Exercise goal »
Give the data again exactly as written, without any of its pictures.

Input data »

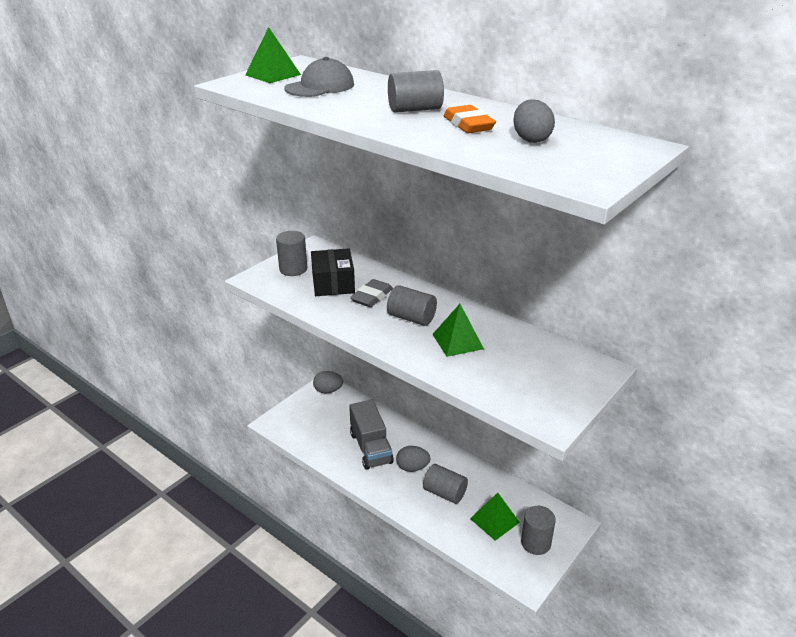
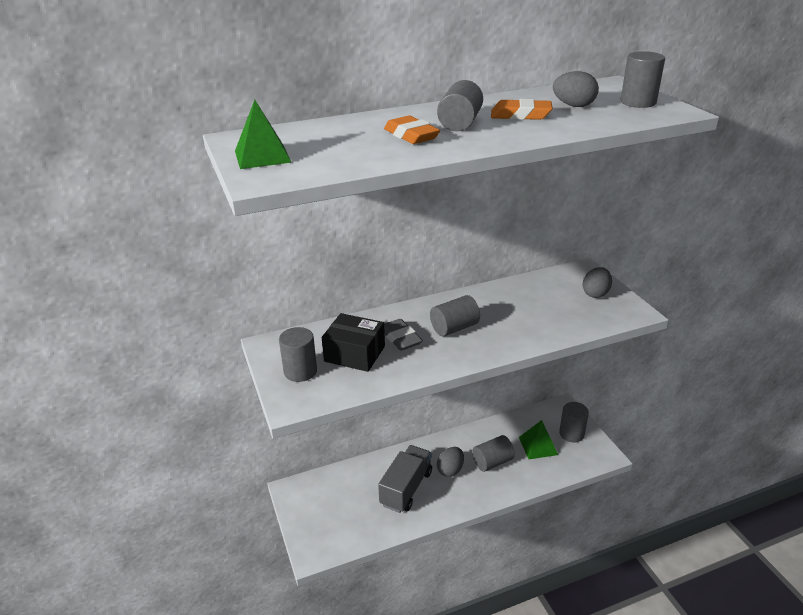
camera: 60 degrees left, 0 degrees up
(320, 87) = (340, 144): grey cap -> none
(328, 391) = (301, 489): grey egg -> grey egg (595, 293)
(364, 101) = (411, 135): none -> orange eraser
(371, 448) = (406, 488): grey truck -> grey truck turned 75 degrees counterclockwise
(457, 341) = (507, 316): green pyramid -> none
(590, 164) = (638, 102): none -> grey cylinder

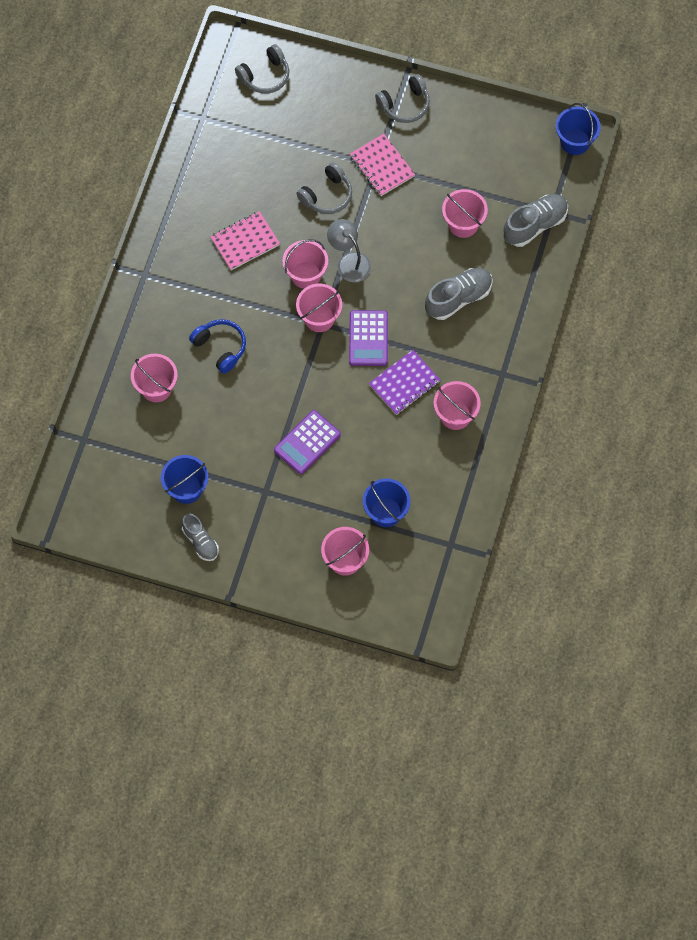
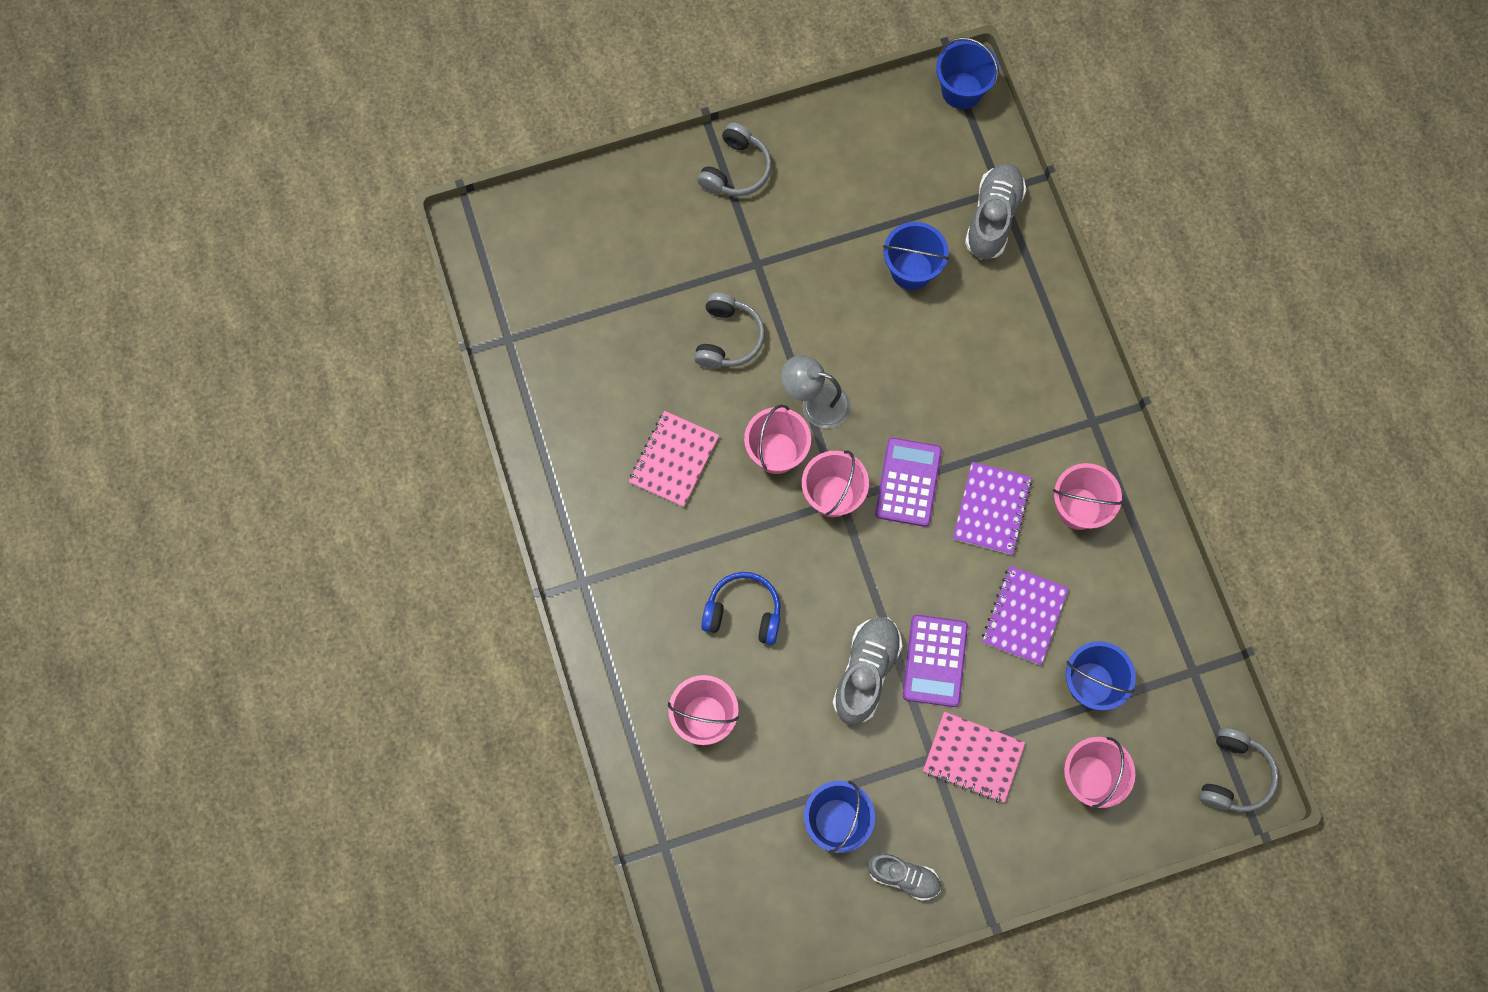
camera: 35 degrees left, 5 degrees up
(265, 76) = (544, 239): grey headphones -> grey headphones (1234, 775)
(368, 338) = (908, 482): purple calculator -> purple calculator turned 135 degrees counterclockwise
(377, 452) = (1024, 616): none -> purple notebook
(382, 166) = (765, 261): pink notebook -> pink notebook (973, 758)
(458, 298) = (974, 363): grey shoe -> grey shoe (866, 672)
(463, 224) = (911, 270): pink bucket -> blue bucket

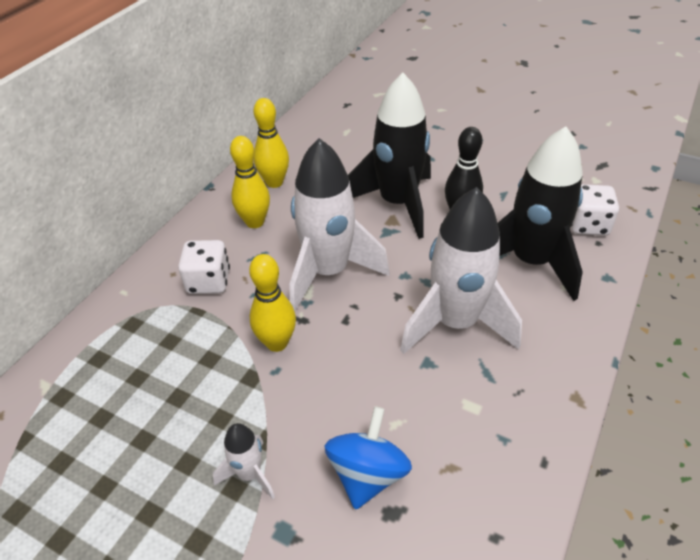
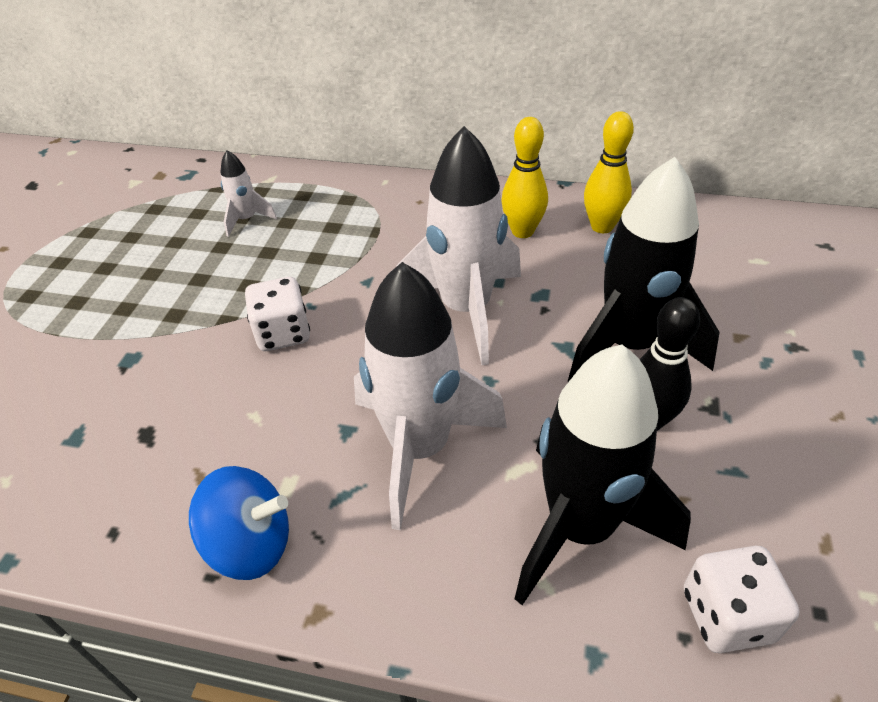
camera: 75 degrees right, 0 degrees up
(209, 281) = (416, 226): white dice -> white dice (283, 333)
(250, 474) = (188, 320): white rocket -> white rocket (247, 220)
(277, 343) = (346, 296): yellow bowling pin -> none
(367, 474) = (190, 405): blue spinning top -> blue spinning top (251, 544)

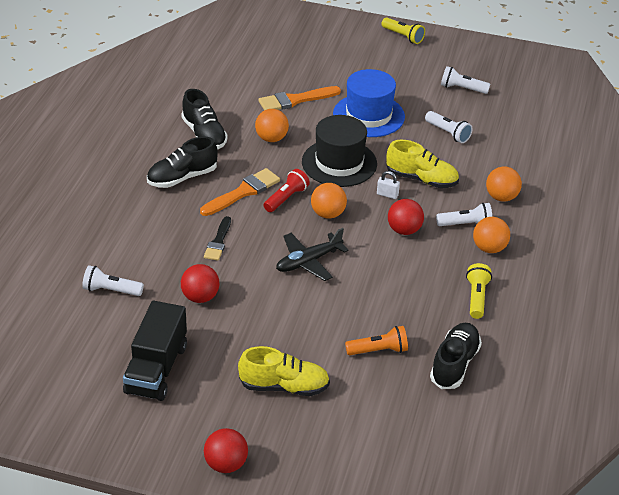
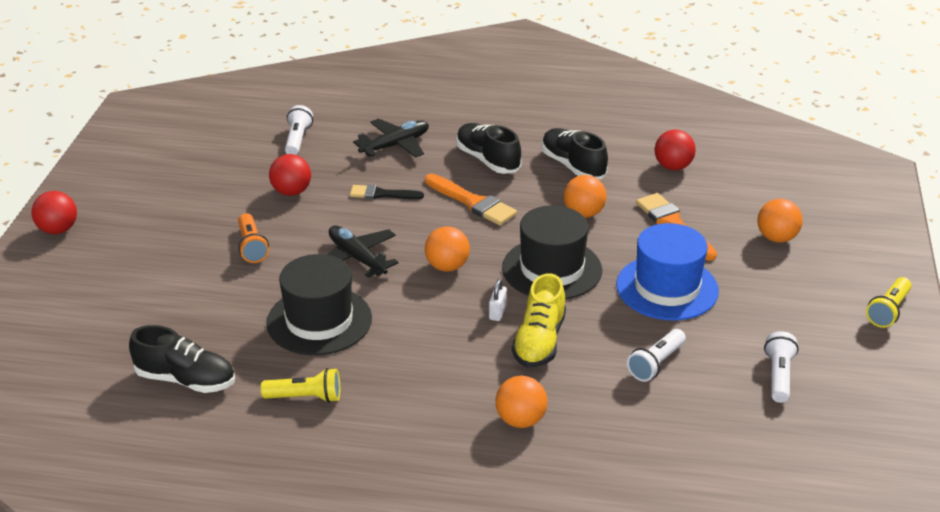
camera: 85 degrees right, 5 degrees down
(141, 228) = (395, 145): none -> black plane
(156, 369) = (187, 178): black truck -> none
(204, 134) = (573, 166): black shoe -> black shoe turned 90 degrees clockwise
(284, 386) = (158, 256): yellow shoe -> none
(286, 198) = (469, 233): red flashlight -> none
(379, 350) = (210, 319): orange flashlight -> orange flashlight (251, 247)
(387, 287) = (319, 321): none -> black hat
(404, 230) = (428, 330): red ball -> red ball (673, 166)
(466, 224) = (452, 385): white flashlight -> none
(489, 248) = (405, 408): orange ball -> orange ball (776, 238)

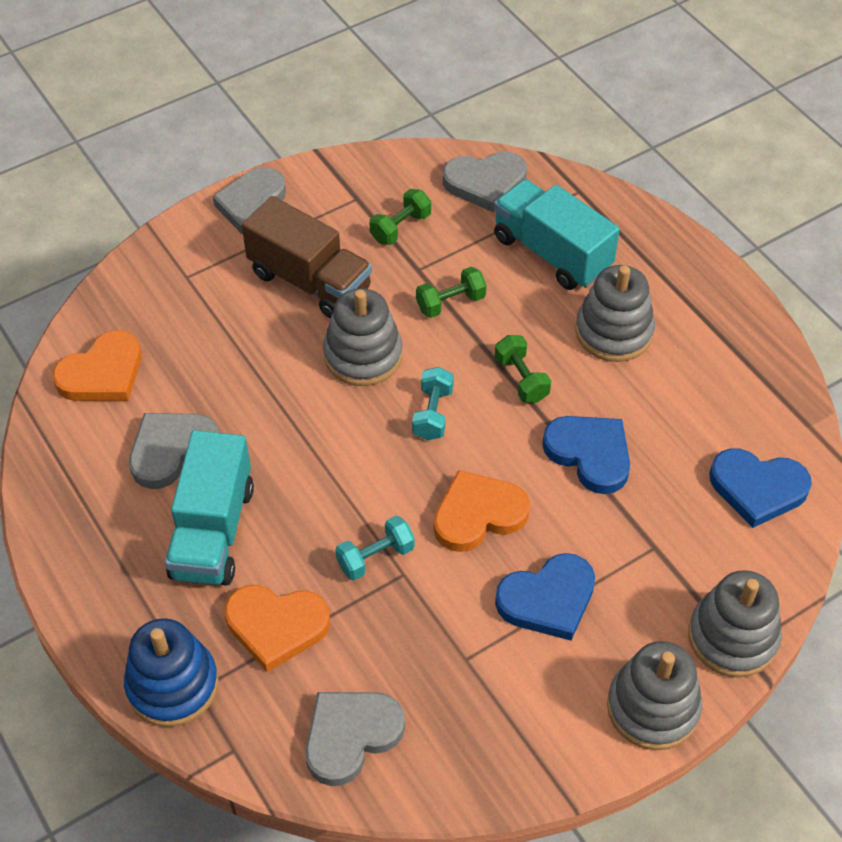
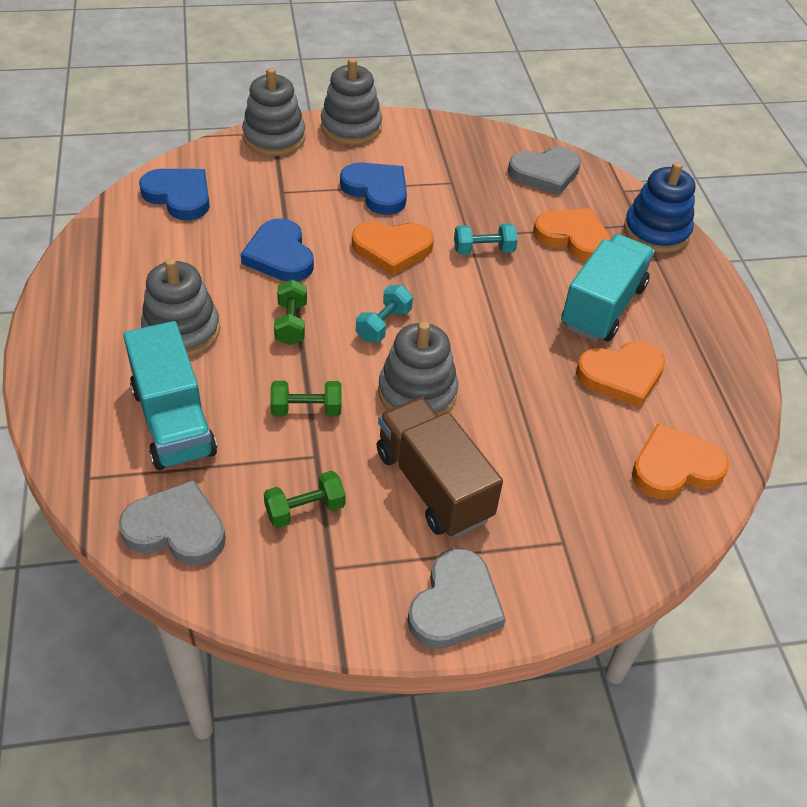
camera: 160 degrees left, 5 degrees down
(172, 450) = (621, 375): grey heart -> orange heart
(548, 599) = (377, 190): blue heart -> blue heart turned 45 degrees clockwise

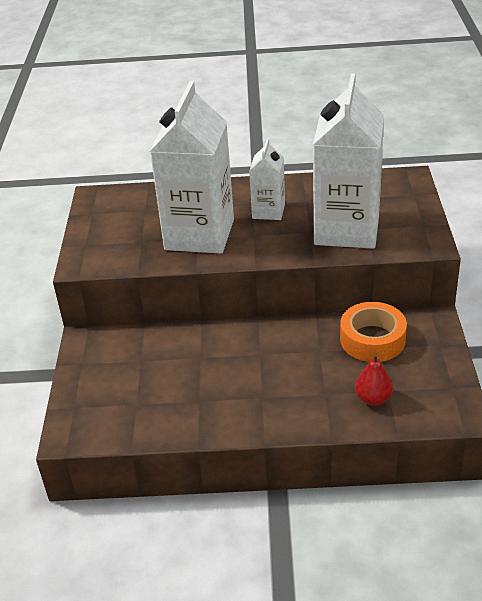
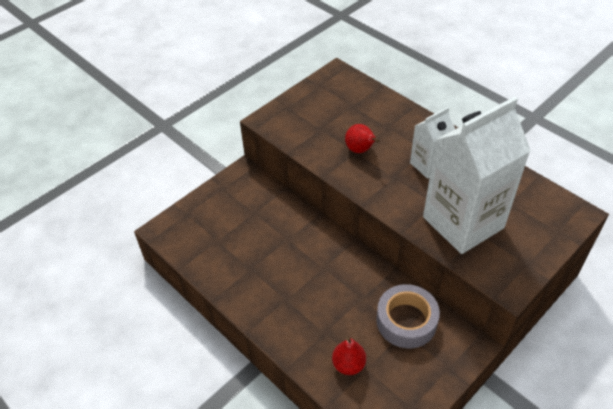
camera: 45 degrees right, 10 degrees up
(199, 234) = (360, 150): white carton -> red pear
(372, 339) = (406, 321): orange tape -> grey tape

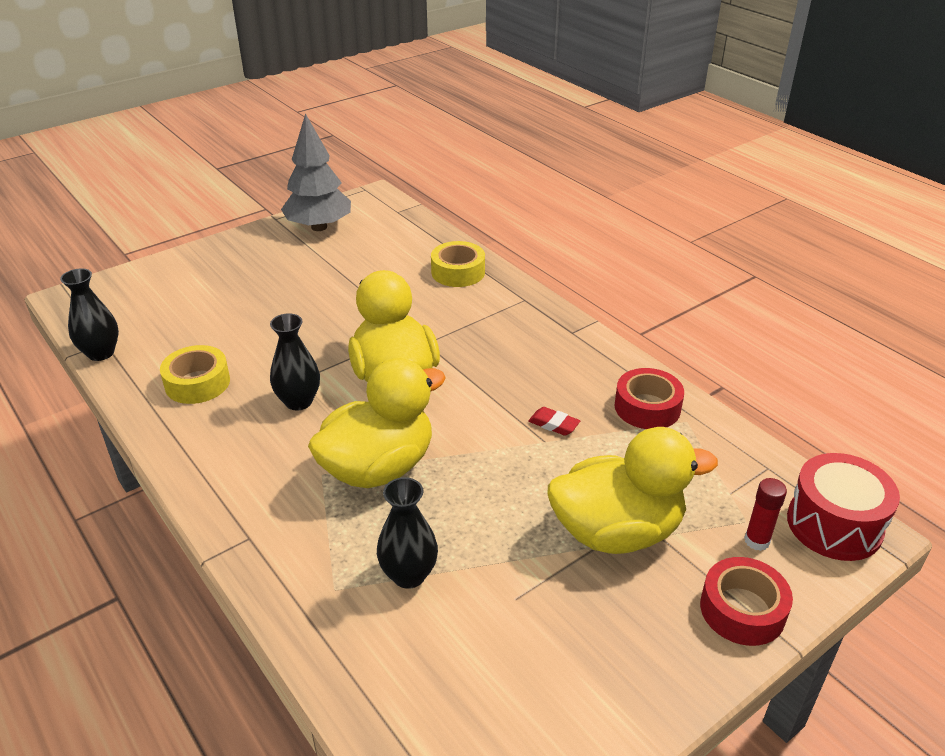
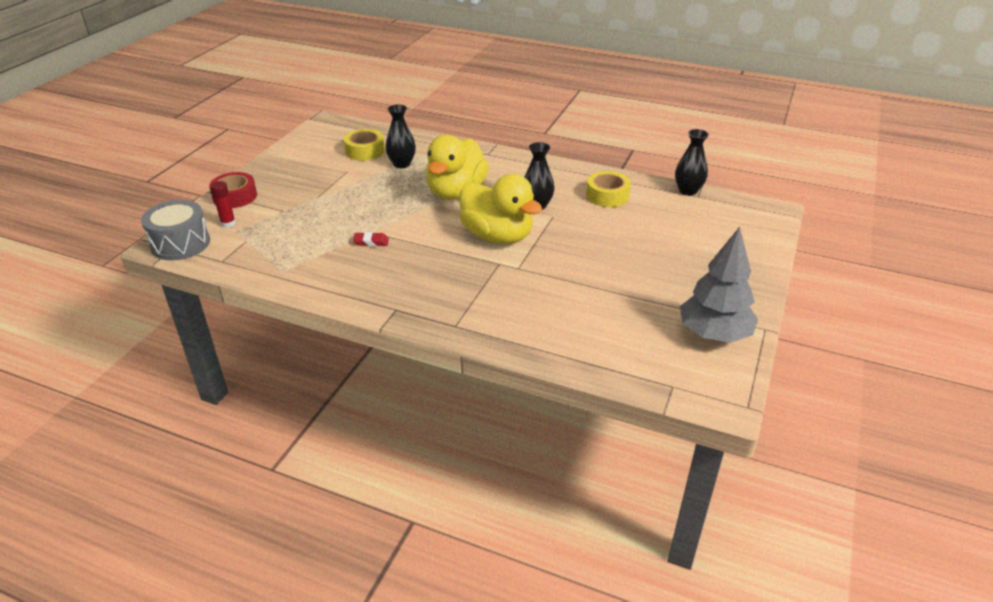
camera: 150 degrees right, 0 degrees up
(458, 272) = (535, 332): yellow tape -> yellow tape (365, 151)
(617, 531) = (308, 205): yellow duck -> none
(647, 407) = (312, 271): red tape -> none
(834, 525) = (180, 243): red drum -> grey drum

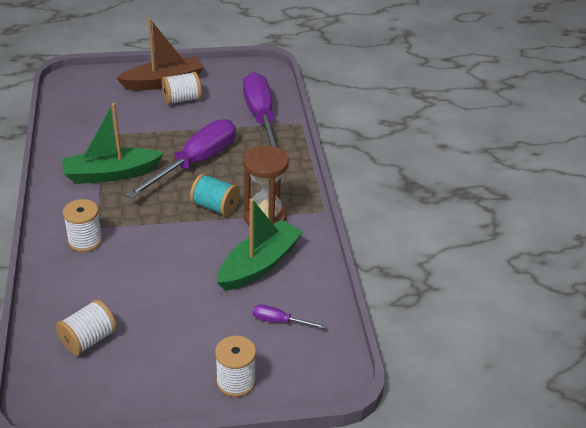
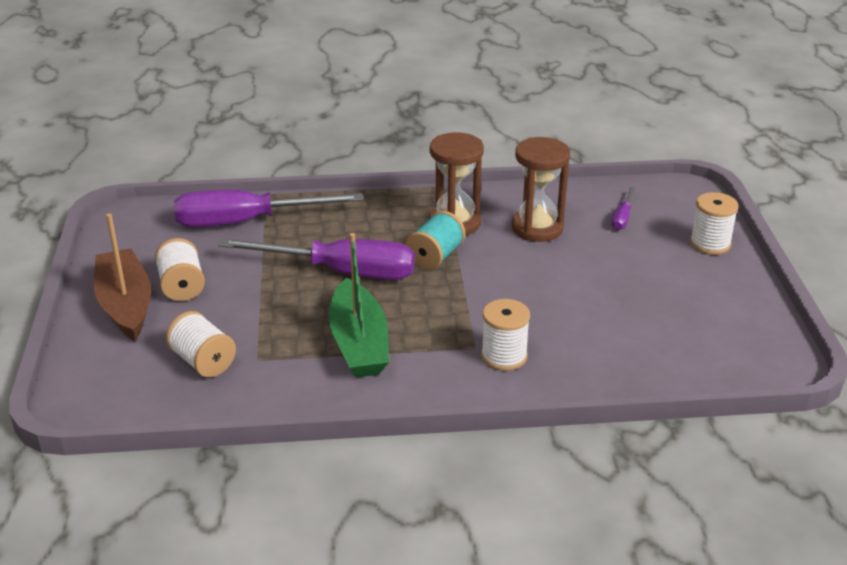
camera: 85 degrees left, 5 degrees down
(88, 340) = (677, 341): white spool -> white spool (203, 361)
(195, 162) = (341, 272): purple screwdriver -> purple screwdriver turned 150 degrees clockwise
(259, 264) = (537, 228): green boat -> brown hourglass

Reply »
camera: 60 degrees left, 0 degrees up
(320, 87) = (340, 144): grey cap -> none
(328, 391) = (301, 489): grey egg -> grey egg (595, 293)
(364, 101) = (411, 135): none -> orange eraser
(371, 448) = (406, 488): grey truck -> grey truck turned 75 degrees counterclockwise
(457, 341) = (507, 316): green pyramid -> none
(590, 164) = (638, 102): none -> grey cylinder

camera: 35 degrees left, 5 degrees up
(265, 76) = (544, 239): grey headphones -> grey headphones (1234, 775)
(368, 338) = (908, 482): purple calculator -> purple calculator turned 135 degrees counterclockwise
(377, 452) = (1024, 616): none -> purple notebook
(382, 166) = (765, 261): pink notebook -> pink notebook (973, 758)
(458, 298) = (974, 363): grey shoe -> grey shoe (866, 672)
(463, 224) = (911, 270): pink bucket -> blue bucket

camera: 75 degrees right, 0 degrees up
(209, 281) = (416, 226): white dice -> white dice (283, 333)
(250, 474) = (188, 320): white rocket -> white rocket (247, 220)
(277, 343) = (346, 296): yellow bowling pin -> none
(367, 474) = (190, 405): blue spinning top -> blue spinning top (251, 544)

camera: 85 degrees right, 5 degrees down
(141, 228) = (395, 145): none -> black plane
(156, 369) = (187, 178): black truck -> none
(204, 134) = (573, 166): black shoe -> black shoe turned 90 degrees clockwise
(284, 386) = (158, 256): yellow shoe -> none
(286, 198) = (469, 233): red flashlight -> none
(379, 350) = (210, 319): orange flashlight -> orange flashlight (251, 247)
(387, 287) = (319, 321): none -> black hat
(404, 230) = (428, 330): red ball -> red ball (673, 166)
(466, 224) = (452, 385): white flashlight -> none
(489, 248) = (405, 408): orange ball -> orange ball (776, 238)

camera: 160 degrees left, 5 degrees down
(172, 450) = (621, 375): grey heart -> orange heart
(548, 599) = (377, 190): blue heart -> blue heart turned 45 degrees clockwise

camera: 45 degrees right, 10 degrees up
(199, 234) = (360, 150): white carton -> red pear
(372, 339) = (406, 321): orange tape -> grey tape

camera: 150 degrees right, 0 degrees up
(458, 272) = (535, 332): yellow tape -> yellow tape (365, 151)
(617, 531) = (308, 205): yellow duck -> none
(647, 407) = (312, 271): red tape -> none
(834, 525) = (180, 243): red drum -> grey drum

camera: 85 degrees left, 5 degrees down
(88, 340) = (677, 341): white spool -> white spool (203, 361)
(195, 162) = (341, 272): purple screwdriver -> purple screwdriver turned 150 degrees clockwise
(259, 264) = (537, 228): green boat -> brown hourglass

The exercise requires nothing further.